PROBLEM REQUIREMENTS: Output only the span of lines that begins at the line containing "camera: 105 degrees left, 0 degrees up" and ends at the last line of the data, both included, exactly as they appear.

Items from a data source:
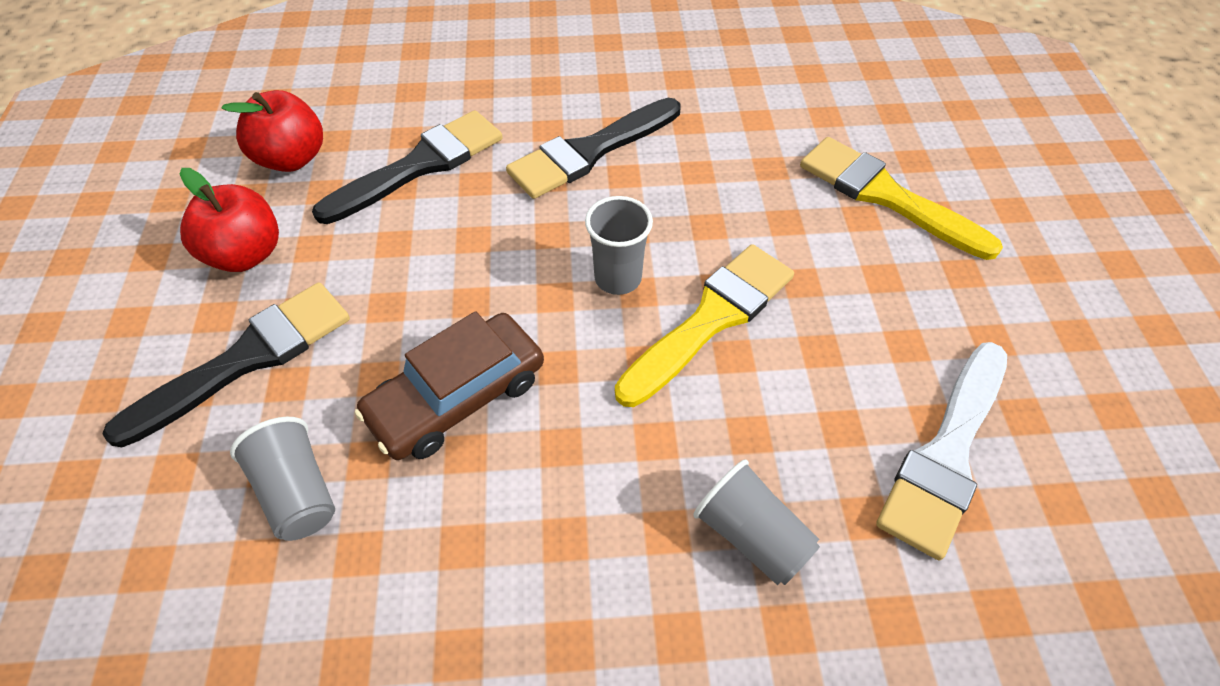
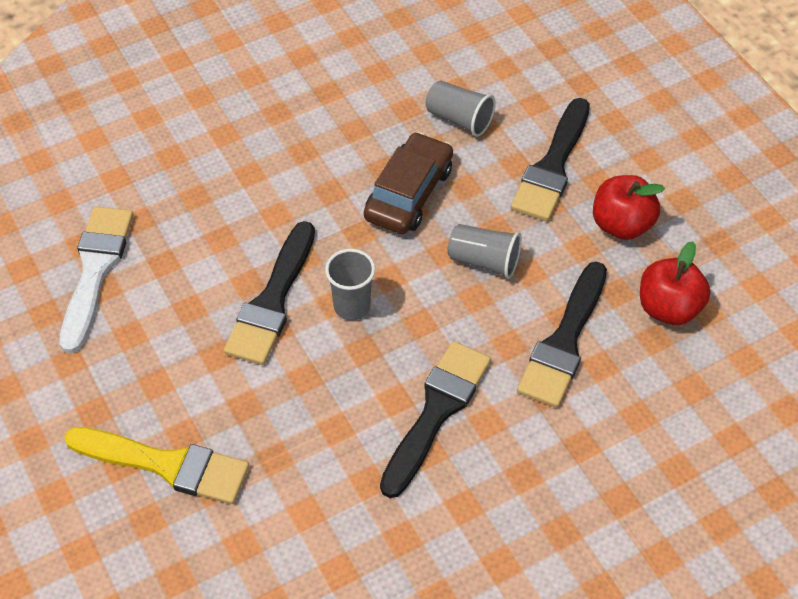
camera: 155 degrees right, 0 degrees up
(711, 319) = (272, 301): yellow brush -> black brush
(752, 535) = (202, 187): grey cup -> grey cup (484, 261)

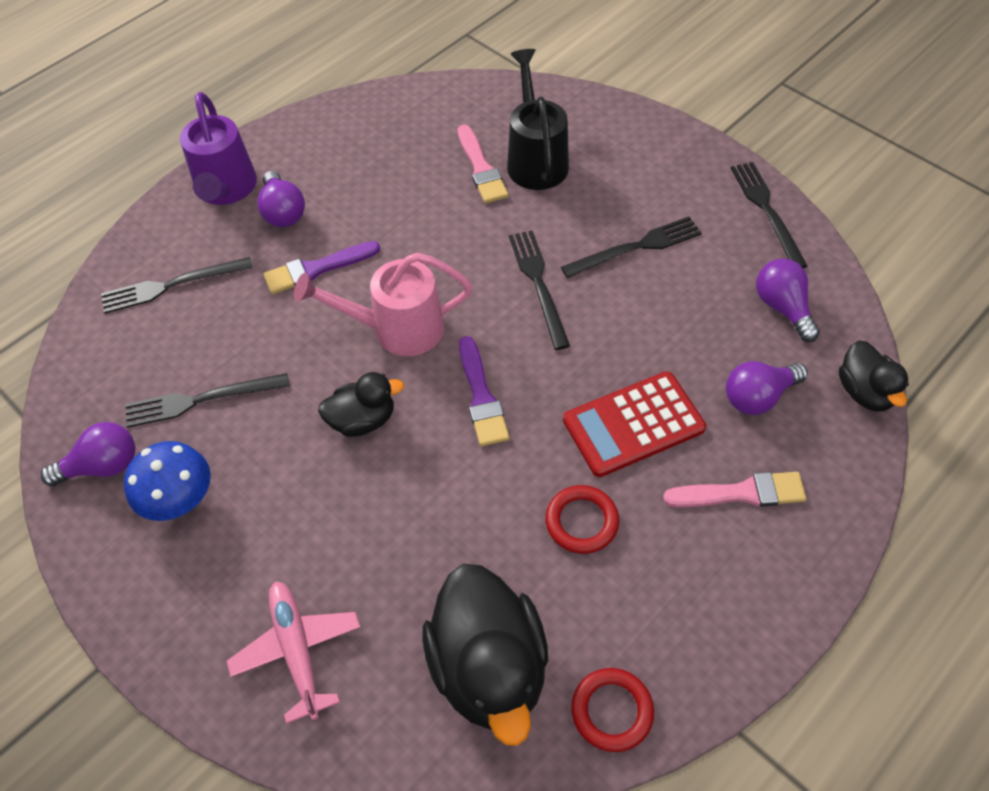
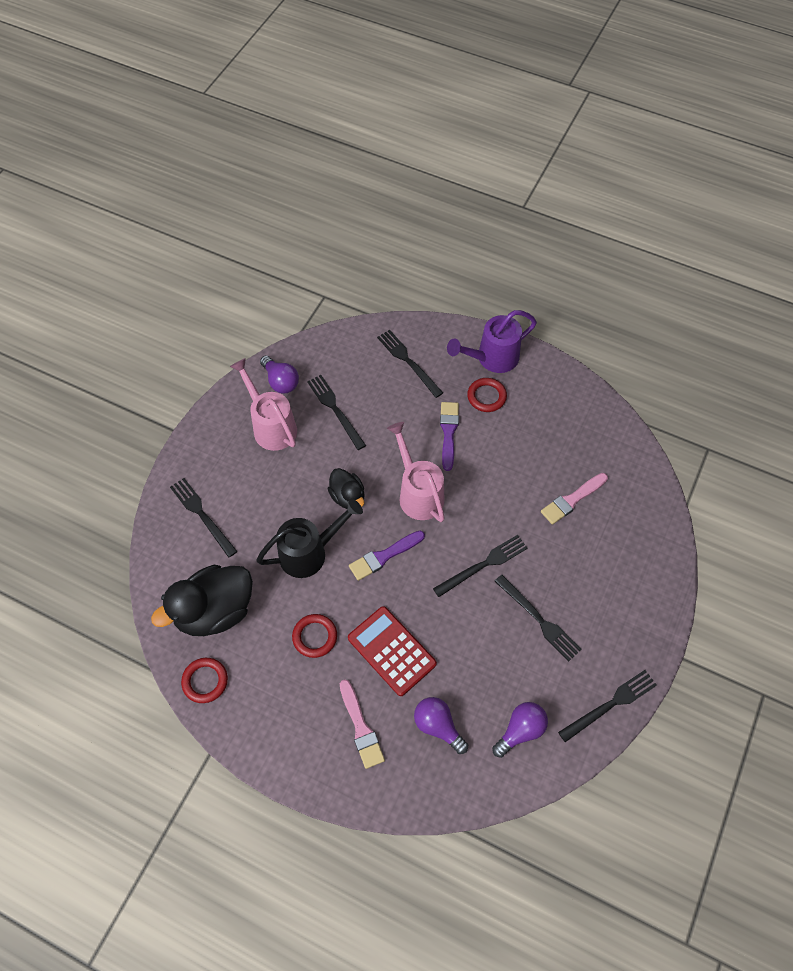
camera: 70 degrees right, 5 degrees up
(180, 500) = (271, 426): blue mushroom -> pink watering can
(283, 212) = (486, 396): purple light bulb -> red ring
(297, 651) = (202, 515): pink plane -> black fork
(317, 268) = (448, 432): purple brush -> purple brush turned 45 degrees clockwise
(536, 159) = (595, 532): black watering can -> black watering can (309, 553)
(865, 392) = (465, 799): black duck -> none

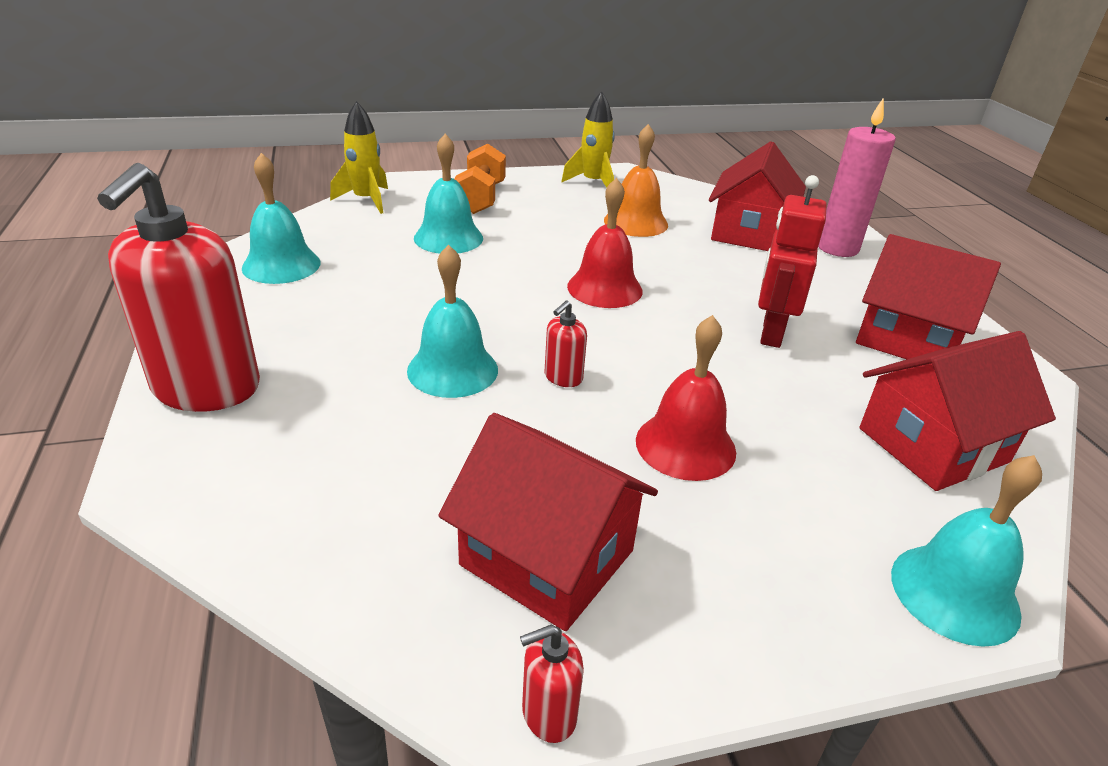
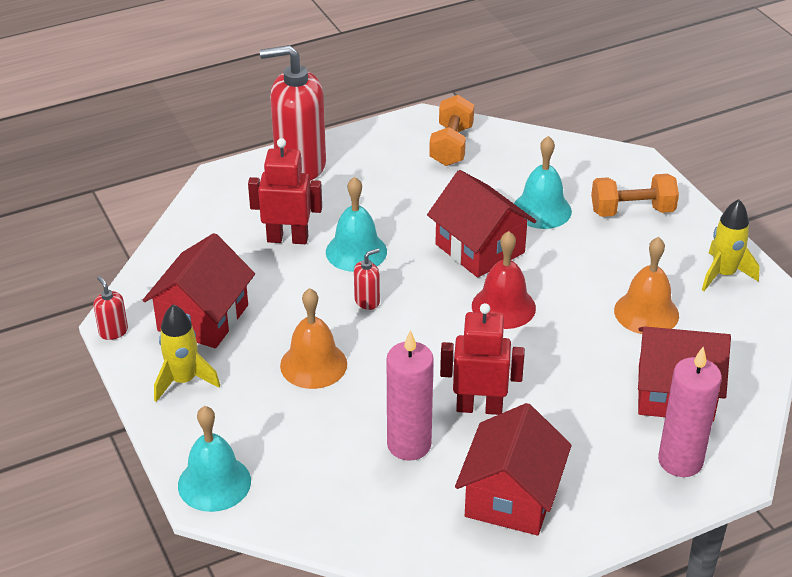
camera: 80 degrees right, 5 degrees up
(281, 265) = (451, 146): turquoise bell -> orange dumbbell
(366, 200) = (583, 152): yellow rocket -> yellow rocket (184, 381)
(385, 428) = (287, 238): none -> red robot
(563, 378) = (367, 301): red soap dispenser -> red soap dispenser turned 120 degrees clockwise
(685, 445) = (313, 364): red bell -> orange bell
(838, 390) = (409, 444): none -> pink candle
(932, 445) = (357, 493): red house -> red house (479, 248)

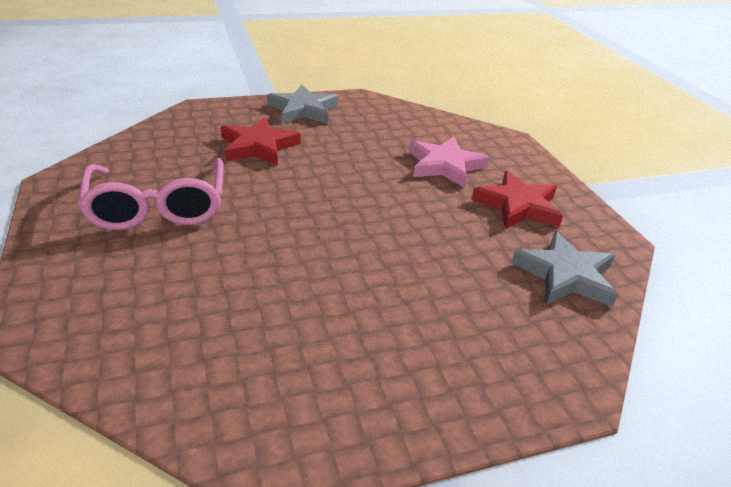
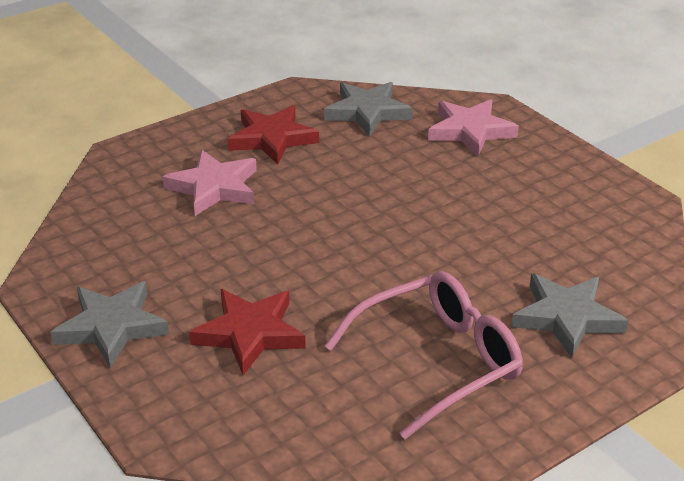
camera: 105 degrees left, 0 degrees up
(136, 291) = (566, 318): none -> grey star
(509, 345) = (470, 131): none -> pink star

ANSWER BOX:
camera: 105 degrees left, 0 degrees up
(136, 291) = (566, 318): none -> grey star
(509, 345) = (470, 131): none -> pink star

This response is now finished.